Repeat exactly the lines from the start of the records below through the line that contains "M3: motor 6V", including both.

Records contained in a dataset
________________________

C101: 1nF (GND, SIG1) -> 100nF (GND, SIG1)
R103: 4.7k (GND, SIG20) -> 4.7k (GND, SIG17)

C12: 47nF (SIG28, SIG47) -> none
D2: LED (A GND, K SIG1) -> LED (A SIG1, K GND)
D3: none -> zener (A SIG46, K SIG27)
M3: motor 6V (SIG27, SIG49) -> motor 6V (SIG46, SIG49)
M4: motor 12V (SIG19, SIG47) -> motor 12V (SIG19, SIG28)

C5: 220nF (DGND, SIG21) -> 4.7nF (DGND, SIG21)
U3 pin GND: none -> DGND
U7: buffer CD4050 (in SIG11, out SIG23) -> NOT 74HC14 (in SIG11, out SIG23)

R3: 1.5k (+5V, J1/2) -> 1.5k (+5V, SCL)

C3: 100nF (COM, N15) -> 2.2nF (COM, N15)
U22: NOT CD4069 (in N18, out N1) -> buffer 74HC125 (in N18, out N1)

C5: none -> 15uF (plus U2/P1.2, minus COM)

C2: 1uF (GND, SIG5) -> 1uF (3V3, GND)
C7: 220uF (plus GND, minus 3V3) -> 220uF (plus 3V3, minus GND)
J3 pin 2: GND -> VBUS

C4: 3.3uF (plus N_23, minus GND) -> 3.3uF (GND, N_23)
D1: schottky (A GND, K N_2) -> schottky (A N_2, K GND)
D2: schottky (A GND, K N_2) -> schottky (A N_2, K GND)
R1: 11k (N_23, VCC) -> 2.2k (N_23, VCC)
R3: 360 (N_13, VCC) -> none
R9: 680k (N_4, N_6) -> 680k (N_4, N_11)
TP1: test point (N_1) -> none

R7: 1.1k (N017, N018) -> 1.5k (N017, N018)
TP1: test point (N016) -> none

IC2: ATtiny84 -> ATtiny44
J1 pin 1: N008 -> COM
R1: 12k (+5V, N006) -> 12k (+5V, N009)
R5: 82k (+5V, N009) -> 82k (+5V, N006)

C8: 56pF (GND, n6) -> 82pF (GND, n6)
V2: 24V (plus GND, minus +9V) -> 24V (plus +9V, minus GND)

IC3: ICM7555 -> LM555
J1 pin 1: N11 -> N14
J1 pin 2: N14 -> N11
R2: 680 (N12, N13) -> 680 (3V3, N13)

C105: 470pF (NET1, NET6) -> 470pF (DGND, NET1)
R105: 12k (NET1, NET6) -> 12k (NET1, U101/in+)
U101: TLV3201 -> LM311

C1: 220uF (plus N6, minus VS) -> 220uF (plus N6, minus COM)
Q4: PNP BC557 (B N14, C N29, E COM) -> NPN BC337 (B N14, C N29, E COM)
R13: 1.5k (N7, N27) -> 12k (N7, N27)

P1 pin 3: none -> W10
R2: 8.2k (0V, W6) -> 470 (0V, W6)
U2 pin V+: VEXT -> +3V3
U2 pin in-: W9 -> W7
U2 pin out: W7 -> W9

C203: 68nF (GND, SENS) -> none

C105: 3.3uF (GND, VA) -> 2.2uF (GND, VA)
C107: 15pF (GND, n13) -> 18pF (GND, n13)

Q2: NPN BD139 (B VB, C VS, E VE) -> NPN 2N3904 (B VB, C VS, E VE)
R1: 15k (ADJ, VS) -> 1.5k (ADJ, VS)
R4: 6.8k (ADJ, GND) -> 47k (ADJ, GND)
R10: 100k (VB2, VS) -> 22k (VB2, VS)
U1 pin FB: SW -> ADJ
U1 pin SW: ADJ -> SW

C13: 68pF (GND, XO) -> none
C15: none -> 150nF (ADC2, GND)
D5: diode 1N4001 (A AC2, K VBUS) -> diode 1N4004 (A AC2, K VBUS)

________________________

## Exercise answer
C101: 1nF (GND, SIG1) -> 100nF (GND, SIG1)
R103: 4.7k (GND, SIG20) -> 4.7k (GND, SIG17)

C12: 47nF (SIG28, SIG47) -> none
D2: LED (A GND, K SIG1) -> LED (A SIG1, K GND)
D3: none -> zener (A SIG46, K SIG27)
M3: motor 6V (SIG27, SIG49) -> motor 6V (SIG46, SIG49)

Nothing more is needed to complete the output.